Collected data entries:
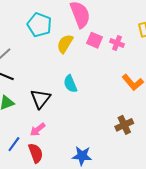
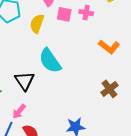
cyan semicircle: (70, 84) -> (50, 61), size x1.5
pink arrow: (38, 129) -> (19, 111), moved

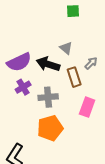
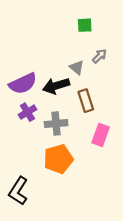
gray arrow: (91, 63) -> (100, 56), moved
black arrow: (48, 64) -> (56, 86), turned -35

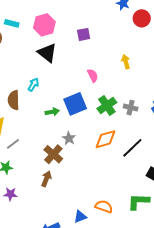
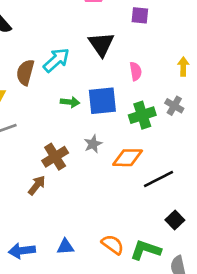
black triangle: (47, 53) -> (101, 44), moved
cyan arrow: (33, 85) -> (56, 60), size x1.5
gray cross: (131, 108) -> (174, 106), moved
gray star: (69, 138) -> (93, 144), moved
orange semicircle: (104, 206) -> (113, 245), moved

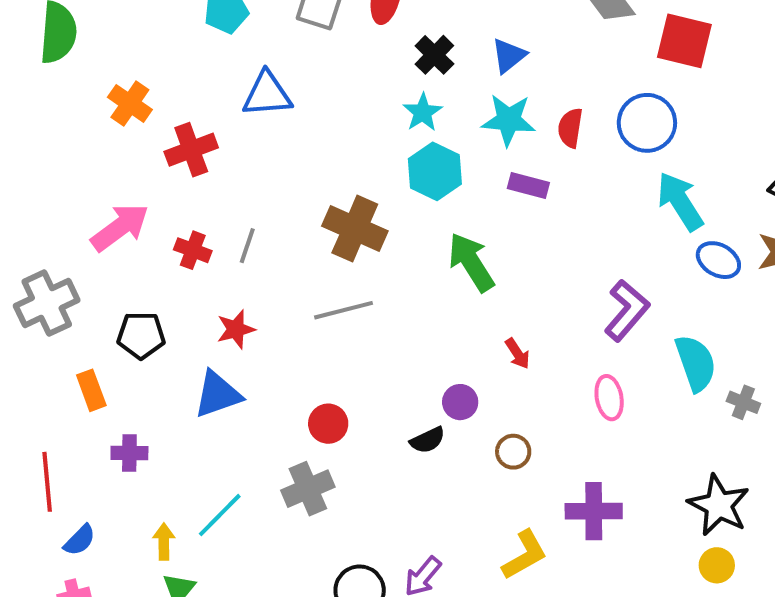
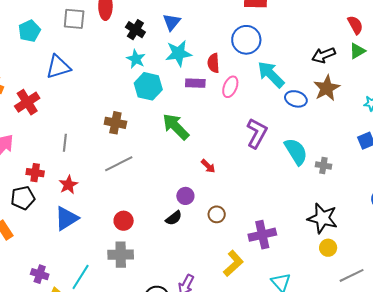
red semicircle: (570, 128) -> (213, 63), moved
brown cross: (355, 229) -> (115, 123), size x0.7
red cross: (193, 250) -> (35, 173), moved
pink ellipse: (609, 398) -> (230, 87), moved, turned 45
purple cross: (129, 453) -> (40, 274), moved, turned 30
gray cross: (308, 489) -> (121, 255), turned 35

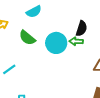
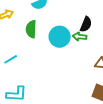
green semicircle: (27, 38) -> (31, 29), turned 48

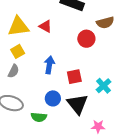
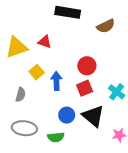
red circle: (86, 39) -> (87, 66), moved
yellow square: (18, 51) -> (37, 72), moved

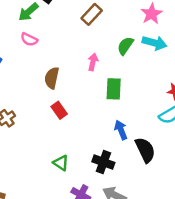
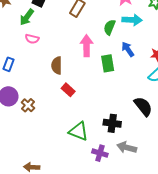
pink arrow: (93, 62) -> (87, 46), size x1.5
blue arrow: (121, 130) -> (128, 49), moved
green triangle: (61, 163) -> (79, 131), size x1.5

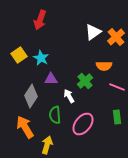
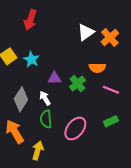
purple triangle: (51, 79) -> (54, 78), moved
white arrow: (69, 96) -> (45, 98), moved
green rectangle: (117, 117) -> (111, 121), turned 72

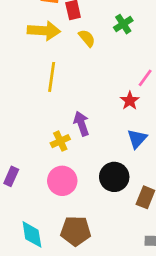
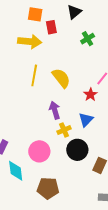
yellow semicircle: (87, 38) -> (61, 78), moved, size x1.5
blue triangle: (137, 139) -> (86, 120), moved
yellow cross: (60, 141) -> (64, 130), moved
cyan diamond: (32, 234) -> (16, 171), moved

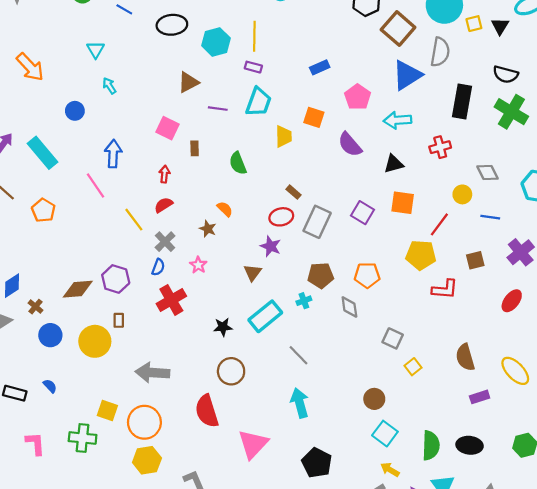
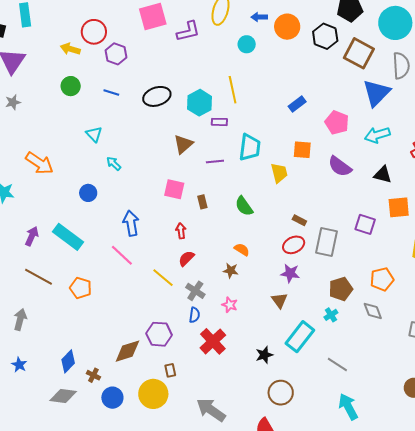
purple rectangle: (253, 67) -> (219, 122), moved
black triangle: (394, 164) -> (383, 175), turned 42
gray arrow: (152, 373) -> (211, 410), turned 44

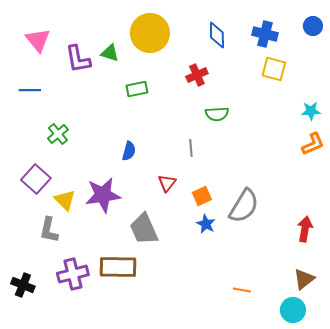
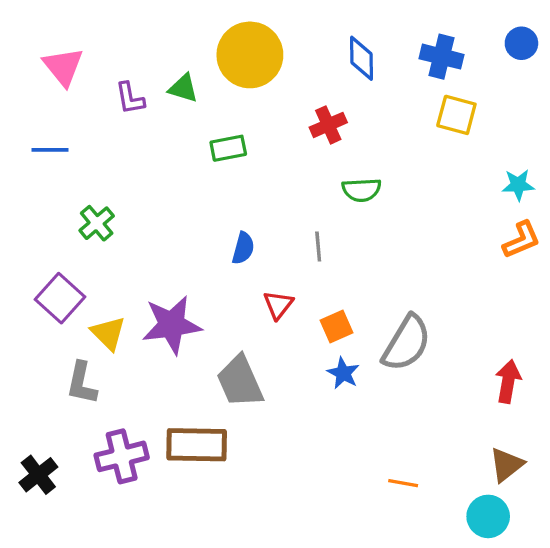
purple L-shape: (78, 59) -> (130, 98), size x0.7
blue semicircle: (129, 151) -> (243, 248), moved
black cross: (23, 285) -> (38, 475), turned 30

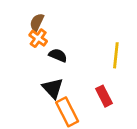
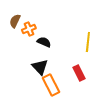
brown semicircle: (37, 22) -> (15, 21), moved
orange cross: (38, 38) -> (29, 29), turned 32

Work required: Drop the images and repeat the data exactly.

Response:
cyan semicircle: (70, 84) -> (50, 61), size x1.5
pink arrow: (38, 129) -> (19, 111), moved

gray arrow: (91, 63) -> (100, 56), moved
black arrow: (48, 64) -> (56, 86), turned -35

black triangle: (47, 53) -> (101, 44), moved
cyan arrow: (33, 85) -> (56, 60), size x1.5
gray cross: (131, 108) -> (174, 106), moved
gray star: (69, 138) -> (93, 144), moved
orange semicircle: (104, 206) -> (113, 245), moved

red semicircle: (570, 128) -> (213, 63), moved
brown cross: (355, 229) -> (115, 123), size x0.7
red cross: (193, 250) -> (35, 173), moved
pink ellipse: (609, 398) -> (230, 87), moved, turned 45
purple cross: (129, 453) -> (40, 274), moved, turned 30
gray cross: (308, 489) -> (121, 255), turned 35

green semicircle: (27, 38) -> (31, 29), turned 48

red circle: (86, 39) -> (87, 66), moved
yellow square: (18, 51) -> (37, 72), moved

pink arrow: (93, 62) -> (87, 46), size x1.5
blue arrow: (121, 130) -> (128, 49), moved
green triangle: (61, 163) -> (79, 131), size x1.5

purple triangle: (51, 79) -> (54, 78), moved
white arrow: (69, 96) -> (45, 98), moved
green rectangle: (117, 117) -> (111, 121), turned 72

yellow semicircle: (87, 38) -> (61, 78), moved, size x1.5
blue triangle: (137, 139) -> (86, 120), moved
yellow cross: (60, 141) -> (64, 130), moved
cyan diamond: (32, 234) -> (16, 171), moved

purple rectangle: (253, 67) -> (219, 122), moved
black triangle: (394, 164) -> (383, 175), turned 42
gray arrow: (152, 373) -> (211, 410), turned 44

purple L-shape: (78, 59) -> (130, 98), size x0.7
blue semicircle: (129, 151) -> (243, 248), moved
black cross: (23, 285) -> (38, 475), turned 30

brown semicircle: (37, 22) -> (15, 21), moved
orange cross: (38, 38) -> (29, 29), turned 32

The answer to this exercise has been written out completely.